WHAT THE TASK REQUIRES =
Your result will be the set of lines with "lamp", copied from the material below.

GIVEN DATA =
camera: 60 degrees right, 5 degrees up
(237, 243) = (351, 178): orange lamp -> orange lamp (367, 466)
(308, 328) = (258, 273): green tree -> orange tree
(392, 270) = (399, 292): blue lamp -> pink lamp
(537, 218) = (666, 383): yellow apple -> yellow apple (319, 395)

==

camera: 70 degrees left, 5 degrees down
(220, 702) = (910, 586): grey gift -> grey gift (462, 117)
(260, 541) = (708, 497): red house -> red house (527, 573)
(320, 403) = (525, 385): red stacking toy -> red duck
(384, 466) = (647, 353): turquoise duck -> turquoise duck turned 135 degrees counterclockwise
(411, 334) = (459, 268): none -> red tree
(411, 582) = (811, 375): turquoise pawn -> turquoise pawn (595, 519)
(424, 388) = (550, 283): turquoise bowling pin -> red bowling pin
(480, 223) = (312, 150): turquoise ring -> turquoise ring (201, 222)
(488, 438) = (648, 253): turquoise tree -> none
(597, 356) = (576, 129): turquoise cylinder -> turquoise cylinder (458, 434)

YOUR SOLUTION =
(237, 243) = (351, 178): orange lamp -> orange lamp (367, 466)
(392, 270) = (399, 292): blue lamp -> pink lamp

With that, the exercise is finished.